§ **Work required**:
Find the lines holding the string "NAND" in the data, then copy all of them.

Data entries:
--- --- ---

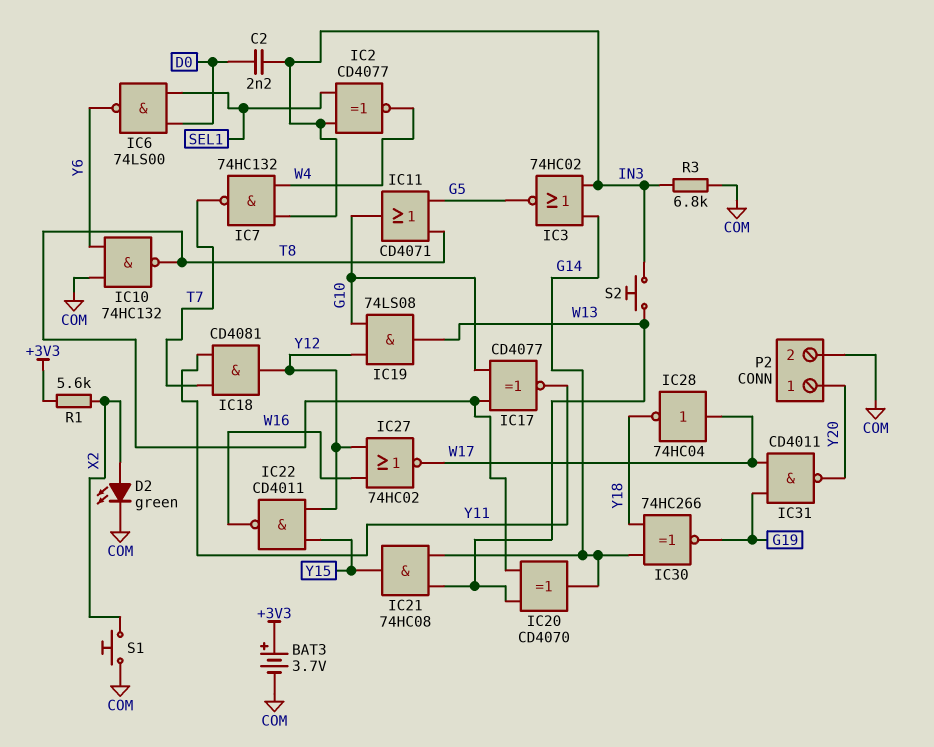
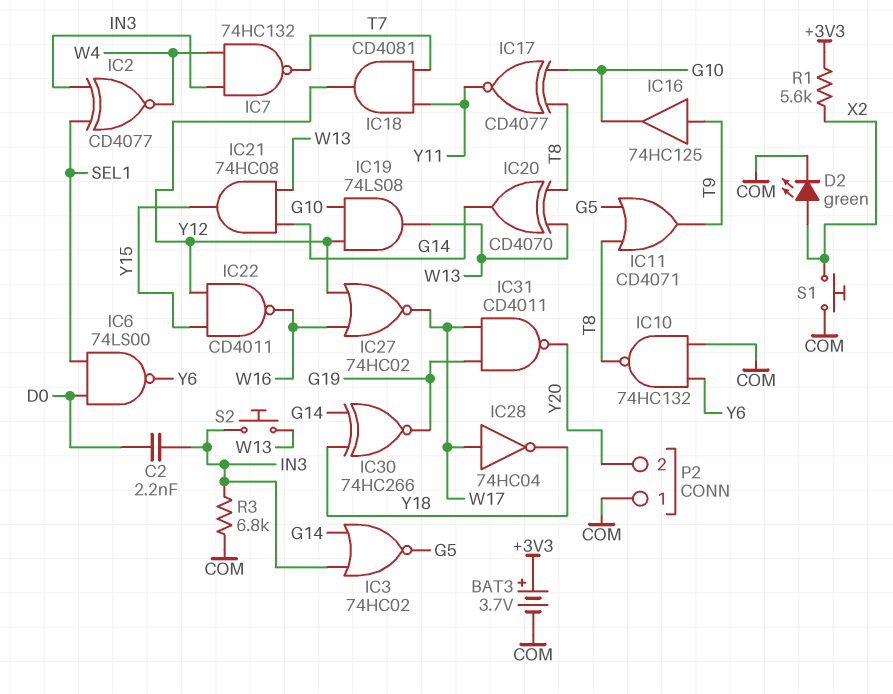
IC11: OR CD4071 (in G5, in T8, out G10) -> OR CD4071 (in G5, in T8, out T9)
IC16: none -> buffer 74HC125 (in T9, out G10)
P2 pin 1: Y20 -> COM
P2 pin 2: COM -> Y20

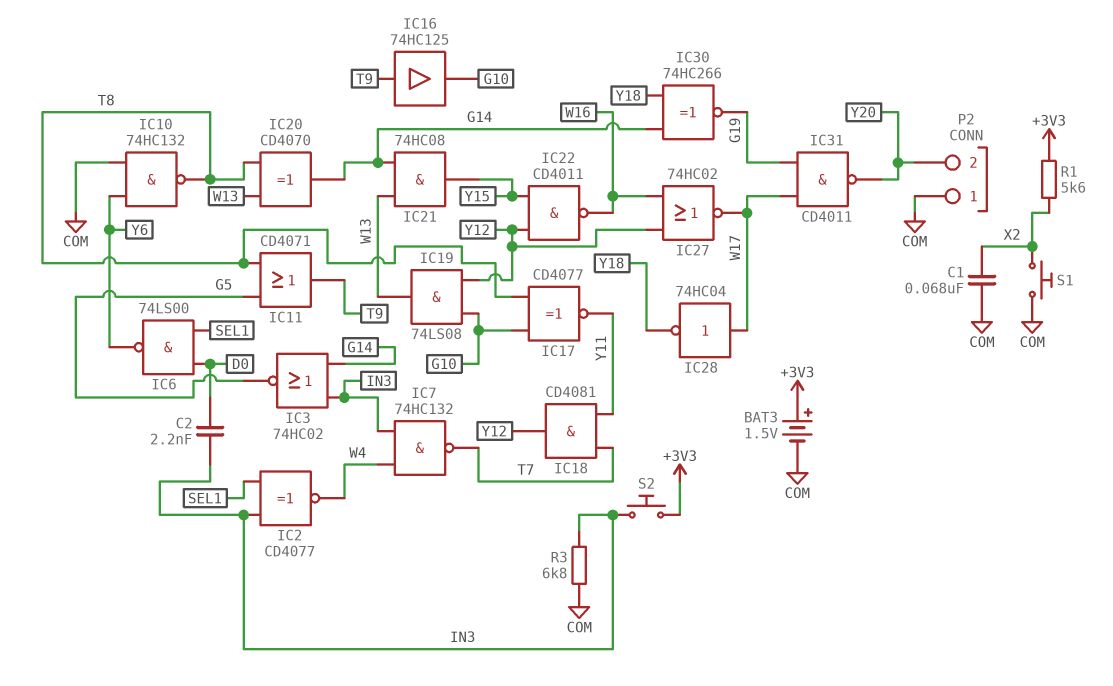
BAT3: 3.7V (plus +3V3, minus COM) -> 1.5V (plus +3V3, minus COM)
C1: none -> 68nF (COM, X2)
D2: LED green (A X2, K COM) -> none
S2: button (IN3, W13) -> button (+3V3, IN3)

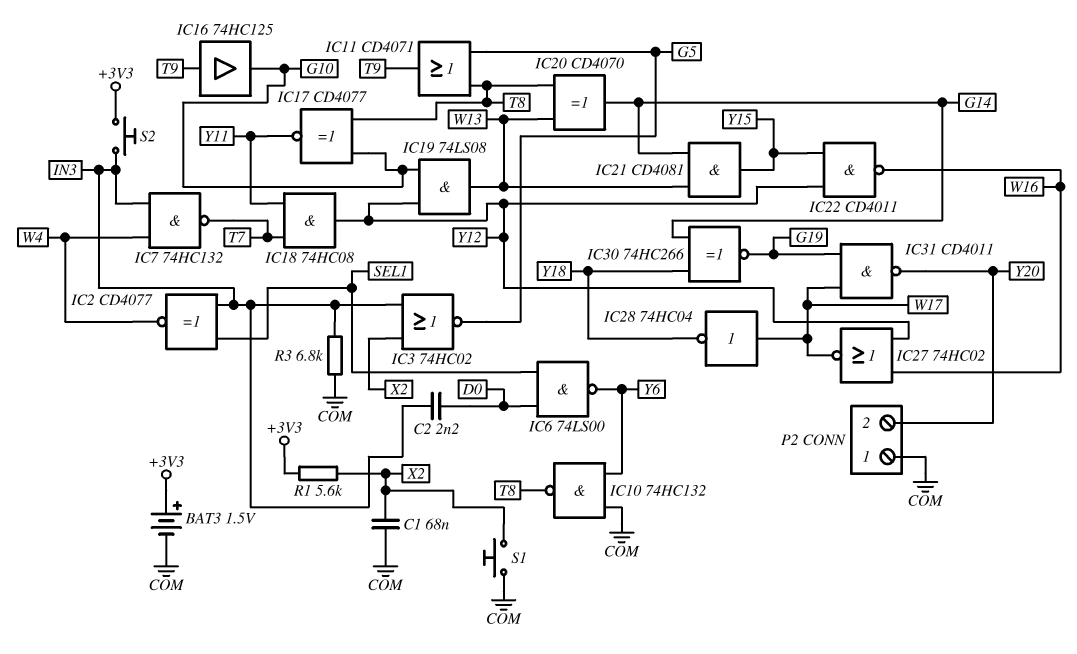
IC3: NOR 74HC02 (in G14, in IN3, out G5) -> NOR 74HC02 (in IN3, in X2, out G5)
IC18: AND CD4081 (in T7, in Y11, out Y12) -> AND 74HC08 (in T7, in Y11, out Y12)
IC21: AND 74HC08 (in G14, in W13, out Y15) -> AND CD4081 (in G14, in W13, out Y15)

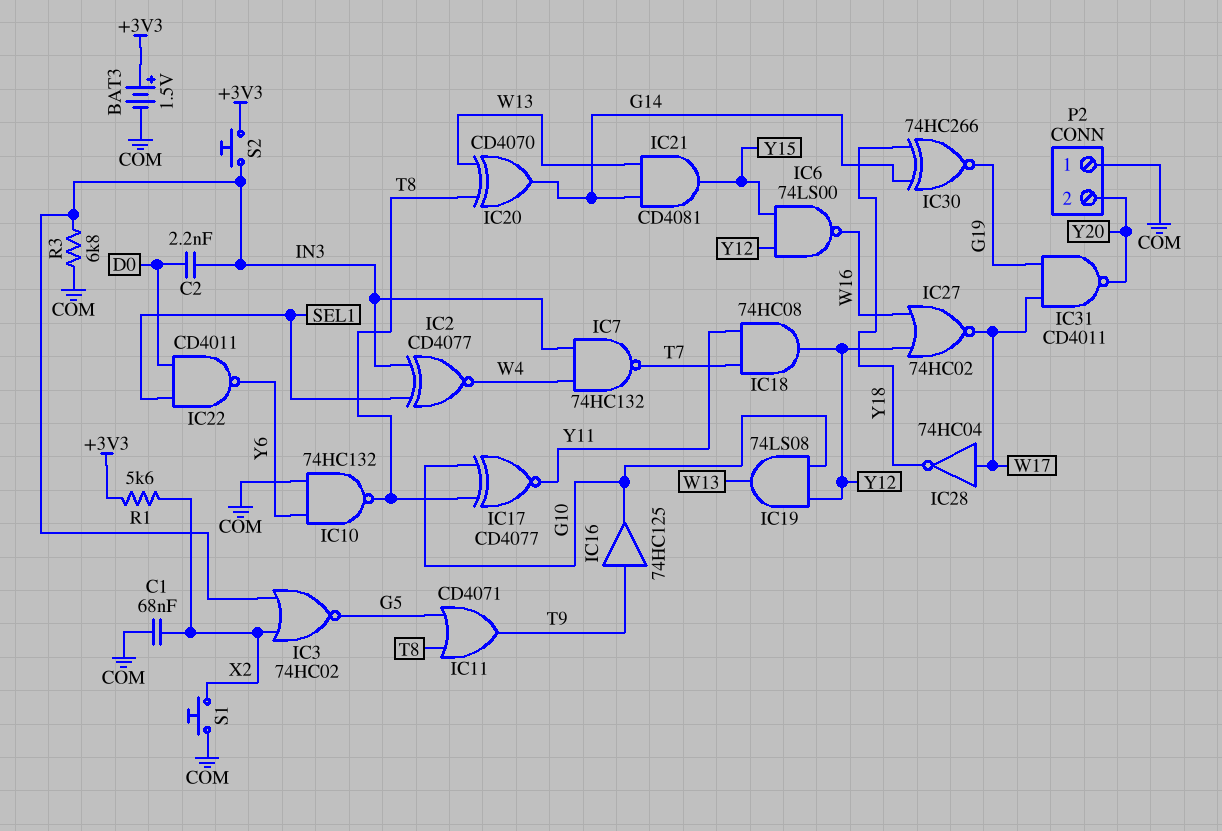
IC6: NAND 74LS00 (in D0, in SEL1, out Y6) -> NAND 74LS00 (in Y12, in Y15, out W16)
IC22: NAND CD4011 (in Y12, in Y15, out W16) -> NAND CD4011 (in D0, in SEL1, out Y6)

--- --- ---

§ **Your solution**:
IC6: NAND 74LS00 (in D0, in SEL1, out Y6) -> NAND 74LS00 (in Y12, in Y15, out W16)
IC22: NAND CD4011 (in Y12, in Y15, out W16) -> NAND CD4011 (in D0, in SEL1, out Y6)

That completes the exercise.